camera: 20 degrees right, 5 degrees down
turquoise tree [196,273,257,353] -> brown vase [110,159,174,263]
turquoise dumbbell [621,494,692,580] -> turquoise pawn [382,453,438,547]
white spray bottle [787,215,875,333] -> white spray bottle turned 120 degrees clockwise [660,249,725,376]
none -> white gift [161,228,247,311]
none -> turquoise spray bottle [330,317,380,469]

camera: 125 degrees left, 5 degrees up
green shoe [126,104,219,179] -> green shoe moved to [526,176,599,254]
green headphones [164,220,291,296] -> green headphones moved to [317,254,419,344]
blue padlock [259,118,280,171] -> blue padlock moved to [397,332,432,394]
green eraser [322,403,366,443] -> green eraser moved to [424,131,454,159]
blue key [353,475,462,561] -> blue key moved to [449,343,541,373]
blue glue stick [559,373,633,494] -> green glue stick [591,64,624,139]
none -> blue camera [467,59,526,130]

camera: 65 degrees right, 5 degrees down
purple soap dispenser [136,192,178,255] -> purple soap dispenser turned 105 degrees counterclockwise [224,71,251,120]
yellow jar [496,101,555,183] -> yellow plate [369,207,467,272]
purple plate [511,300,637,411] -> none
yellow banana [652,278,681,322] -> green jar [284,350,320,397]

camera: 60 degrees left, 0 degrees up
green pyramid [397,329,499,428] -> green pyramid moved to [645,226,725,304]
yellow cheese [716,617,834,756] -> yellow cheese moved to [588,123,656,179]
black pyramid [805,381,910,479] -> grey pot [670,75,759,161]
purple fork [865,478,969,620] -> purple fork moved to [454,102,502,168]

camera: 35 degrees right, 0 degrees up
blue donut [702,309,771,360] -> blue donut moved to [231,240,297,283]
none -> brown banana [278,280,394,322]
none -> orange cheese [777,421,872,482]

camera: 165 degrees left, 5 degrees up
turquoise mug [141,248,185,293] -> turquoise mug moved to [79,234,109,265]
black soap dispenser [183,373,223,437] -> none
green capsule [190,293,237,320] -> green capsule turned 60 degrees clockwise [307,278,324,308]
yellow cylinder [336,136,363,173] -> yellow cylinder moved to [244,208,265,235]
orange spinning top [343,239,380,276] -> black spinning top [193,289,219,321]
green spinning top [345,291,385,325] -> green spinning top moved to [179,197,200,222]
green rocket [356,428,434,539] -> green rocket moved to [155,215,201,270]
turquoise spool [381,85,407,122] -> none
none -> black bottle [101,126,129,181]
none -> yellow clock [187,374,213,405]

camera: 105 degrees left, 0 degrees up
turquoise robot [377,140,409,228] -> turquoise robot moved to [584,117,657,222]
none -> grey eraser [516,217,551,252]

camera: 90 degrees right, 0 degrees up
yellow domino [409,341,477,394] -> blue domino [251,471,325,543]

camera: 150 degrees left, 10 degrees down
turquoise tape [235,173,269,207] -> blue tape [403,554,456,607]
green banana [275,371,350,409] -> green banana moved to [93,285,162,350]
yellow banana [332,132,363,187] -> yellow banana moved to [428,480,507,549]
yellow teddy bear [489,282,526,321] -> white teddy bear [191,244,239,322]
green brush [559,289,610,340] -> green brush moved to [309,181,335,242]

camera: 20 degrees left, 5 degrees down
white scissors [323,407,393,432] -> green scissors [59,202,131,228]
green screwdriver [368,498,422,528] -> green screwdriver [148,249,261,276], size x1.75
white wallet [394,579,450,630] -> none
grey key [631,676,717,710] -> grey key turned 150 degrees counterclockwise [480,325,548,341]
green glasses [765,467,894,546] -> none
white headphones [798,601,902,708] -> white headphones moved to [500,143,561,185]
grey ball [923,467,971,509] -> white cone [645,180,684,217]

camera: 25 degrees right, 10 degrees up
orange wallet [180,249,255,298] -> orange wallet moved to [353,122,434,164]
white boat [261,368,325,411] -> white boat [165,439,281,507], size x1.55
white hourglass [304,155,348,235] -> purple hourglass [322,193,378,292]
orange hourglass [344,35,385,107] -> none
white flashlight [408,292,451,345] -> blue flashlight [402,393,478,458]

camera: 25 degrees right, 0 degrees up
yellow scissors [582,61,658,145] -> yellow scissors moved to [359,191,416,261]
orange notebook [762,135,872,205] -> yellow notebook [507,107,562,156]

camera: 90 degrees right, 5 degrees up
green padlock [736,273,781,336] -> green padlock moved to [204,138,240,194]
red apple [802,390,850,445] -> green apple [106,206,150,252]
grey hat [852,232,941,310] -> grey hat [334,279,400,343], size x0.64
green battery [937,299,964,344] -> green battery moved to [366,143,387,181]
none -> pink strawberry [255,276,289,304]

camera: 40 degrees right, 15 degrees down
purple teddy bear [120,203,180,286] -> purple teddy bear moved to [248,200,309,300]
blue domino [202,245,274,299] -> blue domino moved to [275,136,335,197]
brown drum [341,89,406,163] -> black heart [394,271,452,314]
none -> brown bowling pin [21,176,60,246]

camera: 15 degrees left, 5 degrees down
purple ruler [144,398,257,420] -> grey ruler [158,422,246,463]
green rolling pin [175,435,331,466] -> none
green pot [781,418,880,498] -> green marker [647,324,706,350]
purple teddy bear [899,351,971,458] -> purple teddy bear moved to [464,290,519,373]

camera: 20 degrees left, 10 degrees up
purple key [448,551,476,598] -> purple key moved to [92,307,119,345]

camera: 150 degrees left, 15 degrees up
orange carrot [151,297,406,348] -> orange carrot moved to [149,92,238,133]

**Task instructions**. Repeat the listing above exactly. Add nothing.

**Expected output**.
camera: 20 degrees right, 5 degrees down
turquoise tree [196,273,257,353] -> brown vase [110,159,174,263]
turquoise dumbbell [621,494,692,580] -> turquoise pawn [382,453,438,547]
white spray bottle [787,215,875,333] -> white spray bottle turned 120 degrees clockwise [660,249,725,376]
none -> white gift [161,228,247,311]
none -> turquoise spray bottle [330,317,380,469]

camera: 125 degrees left, 5 degrees up
green shoe [126,104,219,179] -> green shoe moved to [526,176,599,254]
green headphones [164,220,291,296] -> green headphones moved to [317,254,419,344]
blue padlock [259,118,280,171] -> blue padlock moved to [397,332,432,394]
green eraser [322,403,366,443] -> green eraser moved to [424,131,454,159]
blue key [353,475,462,561] -> blue key moved to [449,343,541,373]
blue glue stick [559,373,633,494] -> green glue stick [591,64,624,139]
none -> blue camera [467,59,526,130]

camera: 65 degrees right, 5 degrees down
purple soap dispenser [136,192,178,255] -> purple soap dispenser turned 105 degrees counterclockwise [224,71,251,120]
yellow jar [496,101,555,183] -> yellow plate [369,207,467,272]
purple plate [511,300,637,411] -> none
yellow banana [652,278,681,322] -> green jar [284,350,320,397]

camera: 60 degrees left, 0 degrees up
green pyramid [397,329,499,428] -> green pyramid moved to [645,226,725,304]
yellow cheese [716,617,834,756] -> yellow cheese moved to [588,123,656,179]
black pyramid [805,381,910,479] -> grey pot [670,75,759,161]
purple fork [865,478,969,620] -> purple fork moved to [454,102,502,168]

camera: 35 degrees right, 0 degrees up
blue donut [702,309,771,360] -> blue donut moved to [231,240,297,283]
none -> brown banana [278,280,394,322]
none -> orange cheese [777,421,872,482]

camera: 165 degrees left, 5 degrees up
turquoise mug [141,248,185,293] -> turquoise mug moved to [79,234,109,265]
black soap dispenser [183,373,223,437] -> none
green capsule [190,293,237,320] -> green capsule turned 60 degrees clockwise [307,278,324,308]
yellow cylinder [336,136,363,173] -> yellow cylinder moved to [244,208,265,235]
orange spinning top [343,239,380,276] -> black spinning top [193,289,219,321]
green spinning top [345,291,385,325] -> green spinning top moved to [179,197,200,222]
green rocket [356,428,434,539] -> green rocket moved to [155,215,201,270]
turquoise spool [381,85,407,122] -> none
none -> black bottle [101,126,129,181]
none -> yellow clock [187,374,213,405]

camera: 105 degrees left, 0 degrees up
turquoise robot [377,140,409,228] -> turquoise robot moved to [584,117,657,222]
none -> grey eraser [516,217,551,252]

camera: 90 degrees right, 0 degrees up
yellow domino [409,341,477,394] -> blue domino [251,471,325,543]

camera: 150 degrees left, 10 degrees down
turquoise tape [235,173,269,207] -> blue tape [403,554,456,607]
green banana [275,371,350,409] -> green banana moved to [93,285,162,350]
yellow banana [332,132,363,187] -> yellow banana moved to [428,480,507,549]
yellow teddy bear [489,282,526,321] -> white teddy bear [191,244,239,322]
green brush [559,289,610,340] -> green brush moved to [309,181,335,242]

camera: 20 degrees left, 5 degrees down
white scissors [323,407,393,432] -> green scissors [59,202,131,228]
green screwdriver [368,498,422,528] -> green screwdriver [148,249,261,276], size x1.75
white wallet [394,579,450,630] -> none
grey key [631,676,717,710] -> grey key turned 150 degrees counterclockwise [480,325,548,341]
green glasses [765,467,894,546] -> none
white headphones [798,601,902,708] -> white headphones moved to [500,143,561,185]
grey ball [923,467,971,509] -> white cone [645,180,684,217]

camera: 25 degrees right, 10 degrees up
orange wallet [180,249,255,298] -> orange wallet moved to [353,122,434,164]
white boat [261,368,325,411] -> white boat [165,439,281,507], size x1.55
white hourglass [304,155,348,235] -> purple hourglass [322,193,378,292]
orange hourglass [344,35,385,107] -> none
white flashlight [408,292,451,345] -> blue flashlight [402,393,478,458]

camera: 25 degrees right, 0 degrees up
yellow scissors [582,61,658,145] -> yellow scissors moved to [359,191,416,261]
orange notebook [762,135,872,205] -> yellow notebook [507,107,562,156]

camera: 90 degrees right, 5 degrees up
green padlock [736,273,781,336] -> green padlock moved to [204,138,240,194]
red apple [802,390,850,445] -> green apple [106,206,150,252]
grey hat [852,232,941,310] -> grey hat [334,279,400,343], size x0.64
green battery [937,299,964,344] -> green battery moved to [366,143,387,181]
none -> pink strawberry [255,276,289,304]

camera: 40 degrees right, 15 degrees down
purple teddy bear [120,203,180,286] -> purple teddy bear moved to [248,200,309,300]
blue domino [202,245,274,299] -> blue domino moved to [275,136,335,197]
brown drum [341,89,406,163] -> black heart [394,271,452,314]
none -> brown bowling pin [21,176,60,246]

camera: 15 degrees left, 5 degrees down
purple ruler [144,398,257,420] -> grey ruler [158,422,246,463]
green rolling pin [175,435,331,466] -> none
green pot [781,418,880,498] -> green marker [647,324,706,350]
purple teddy bear [899,351,971,458] -> purple teddy bear moved to [464,290,519,373]

camera: 20 degrees left, 10 degrees up
purple key [448,551,476,598] -> purple key moved to [92,307,119,345]

camera: 150 degrees left, 15 degrees up
orange carrot [151,297,406,348] -> orange carrot moved to [149,92,238,133]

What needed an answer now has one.